— How to complete this task —
Reproduce the records that follow exactly; any picture among them stays out.

— Material provided —
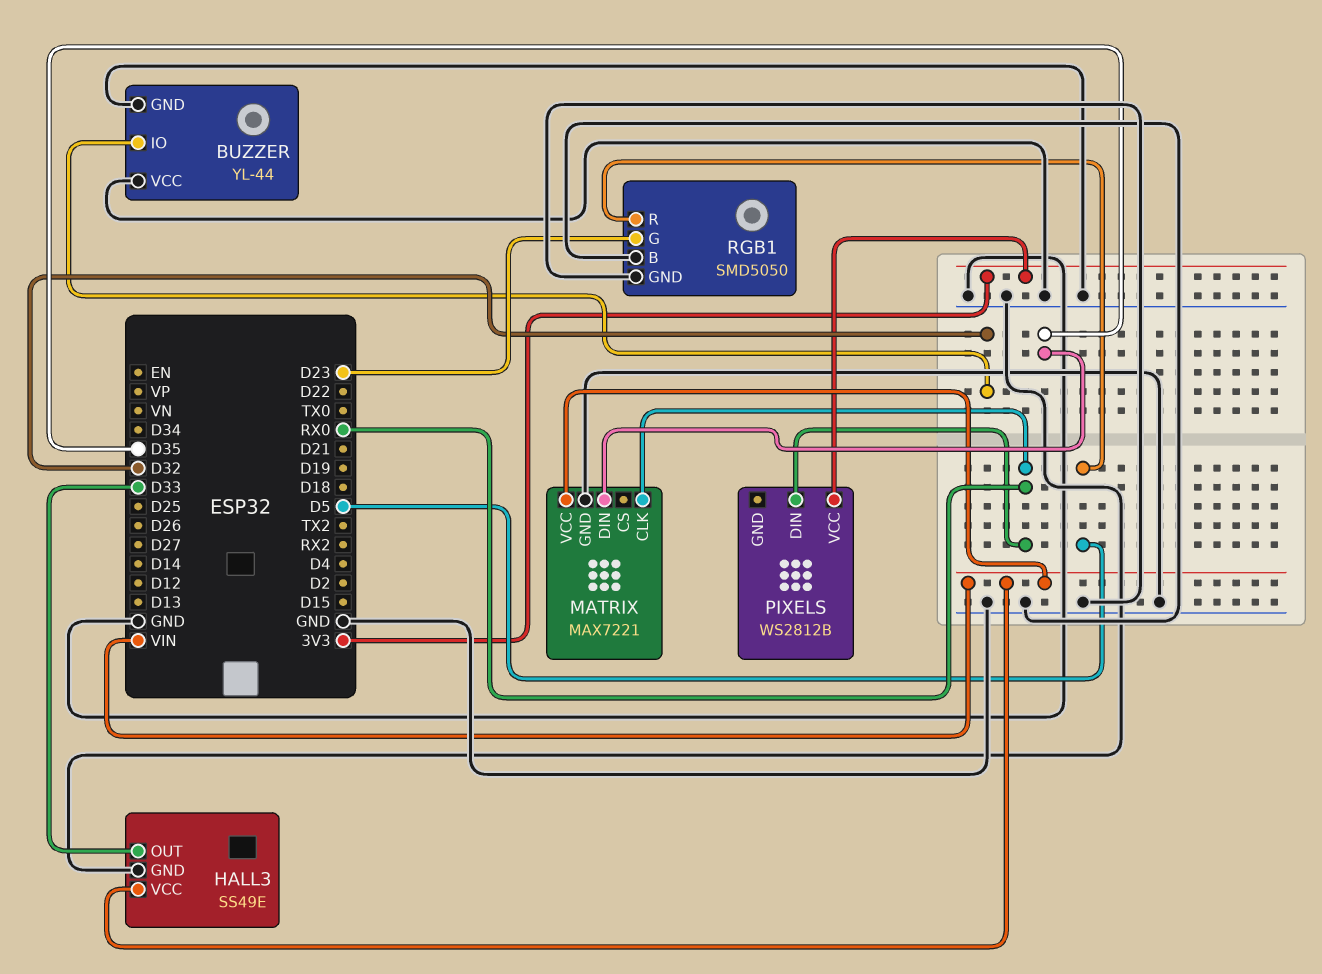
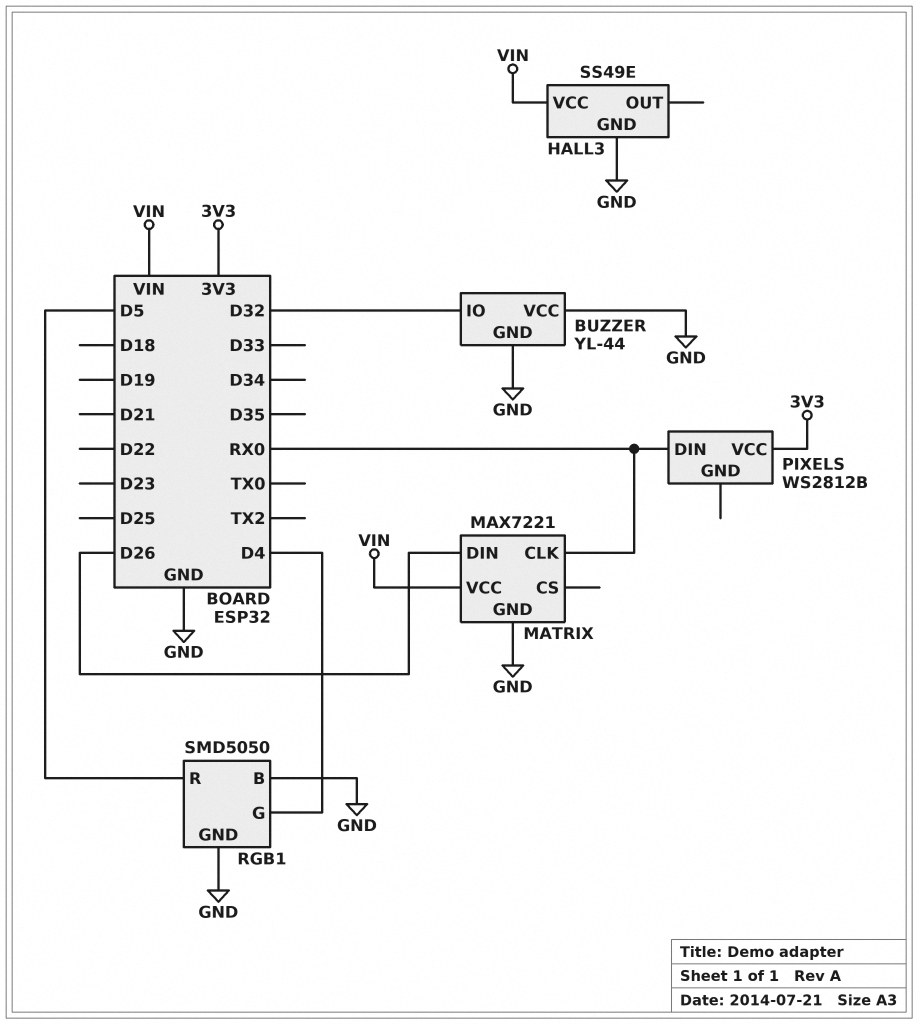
HALL3 pin OUT: D33 -> none
MATRIX pin DIN: D35 -> D26
RGB1 pin G: D23 -> D4

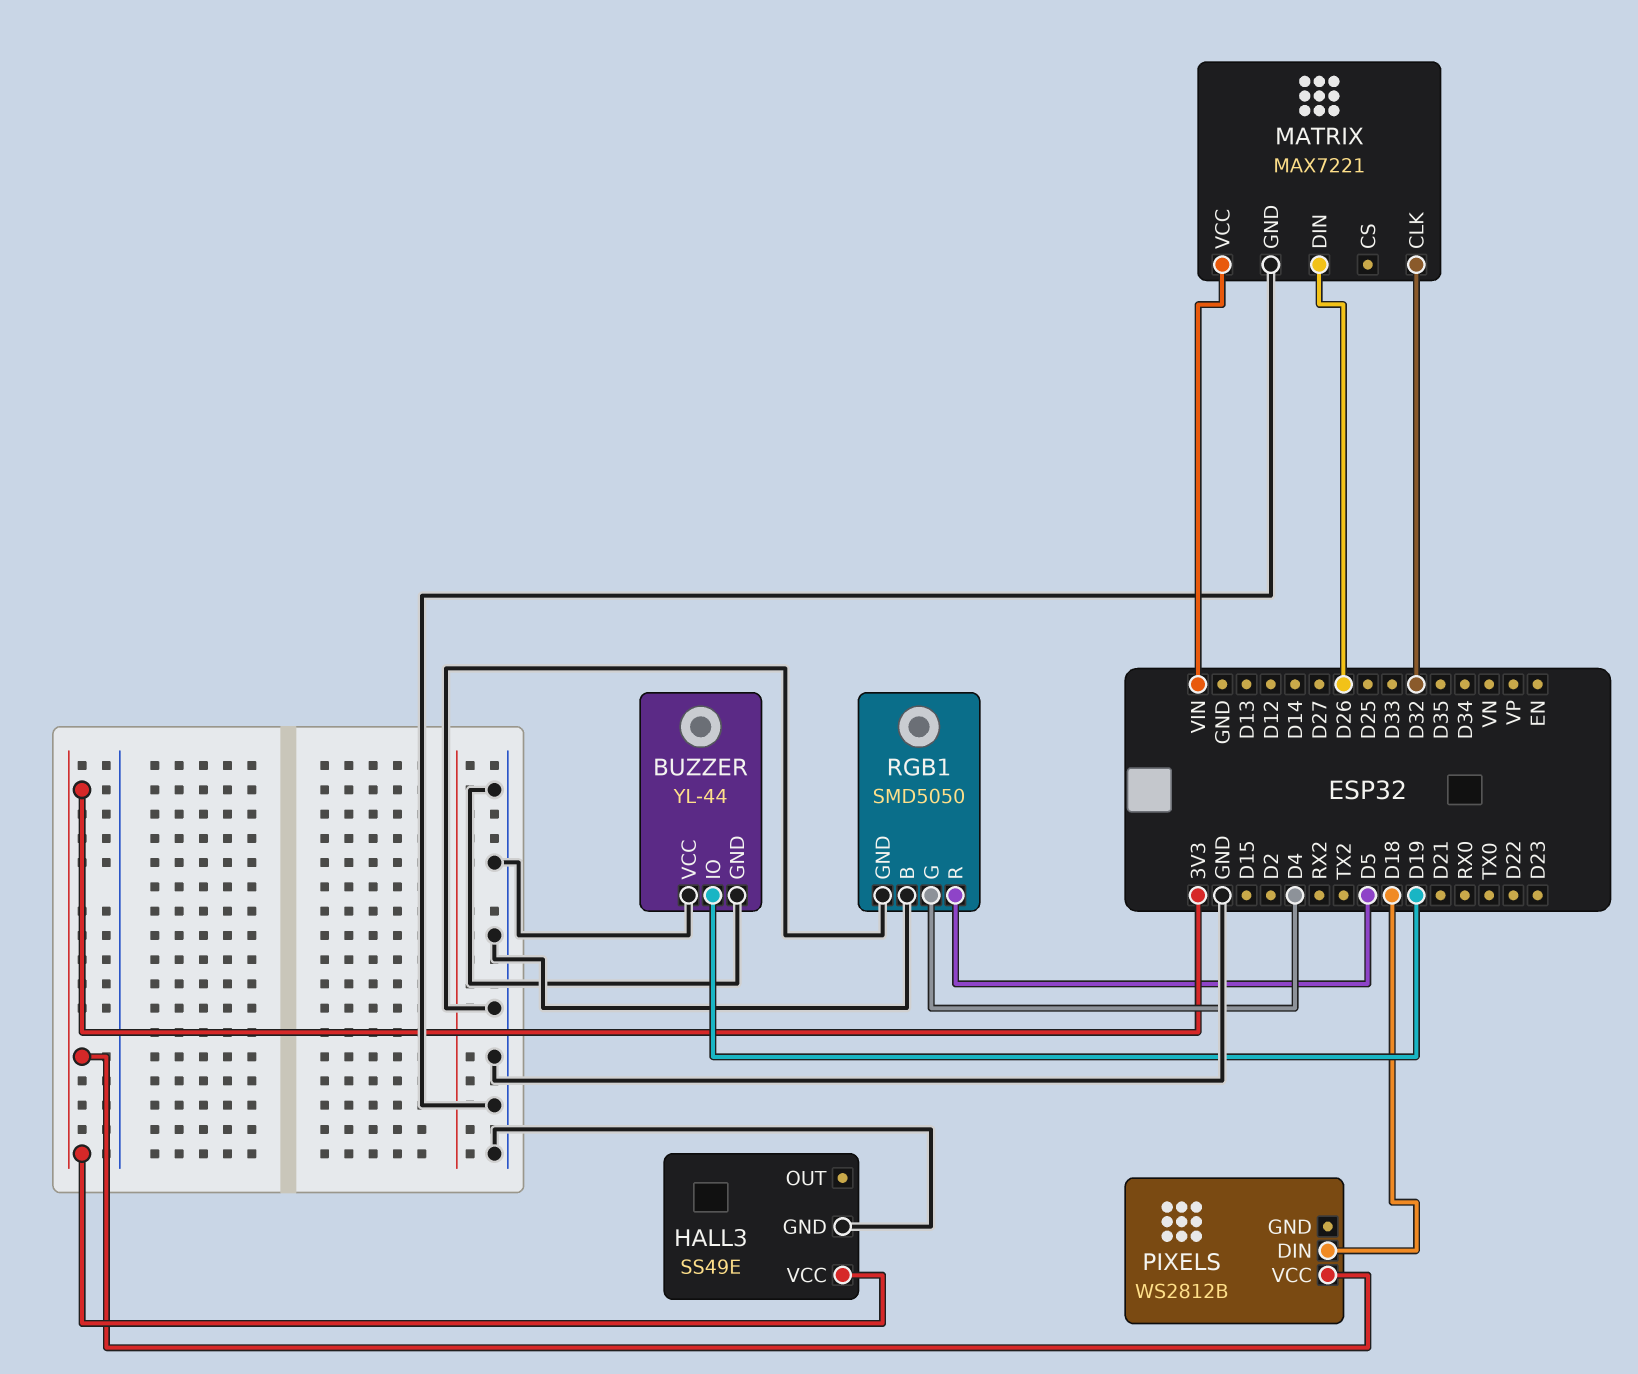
BUZZER pin IO: D32 -> D19
HALL3 pin VCC: VIN -> 3V3
MATRIX pin CLK: RX0 -> D32
PIXELS pin DIN: RX0 -> D18

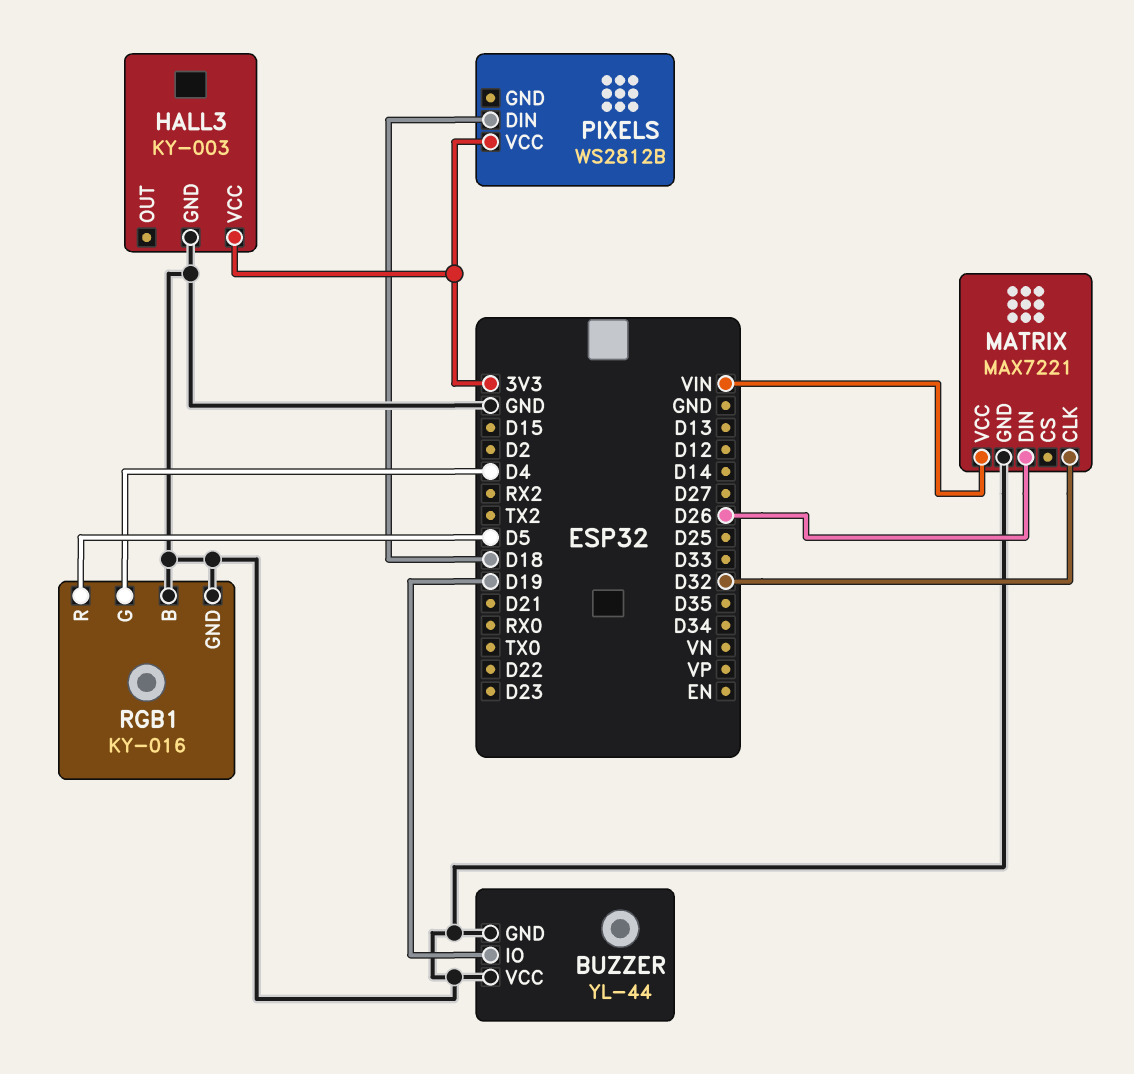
HALL3: SS49E -> KY-003
RGB1: SMD5050 -> KY-016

— Output for this task —
HALL3 pin OUT: D33 -> none
MATRIX pin DIN: D35 -> D26
RGB1 pin G: D23 -> D4

BUZZER pin IO: D32 -> D19
HALL3 pin VCC: VIN -> 3V3
MATRIX pin CLK: RX0 -> D32
PIXELS pin DIN: RX0 -> D18

HALL3: SS49E -> KY-003
RGB1: SMD5050 -> KY-016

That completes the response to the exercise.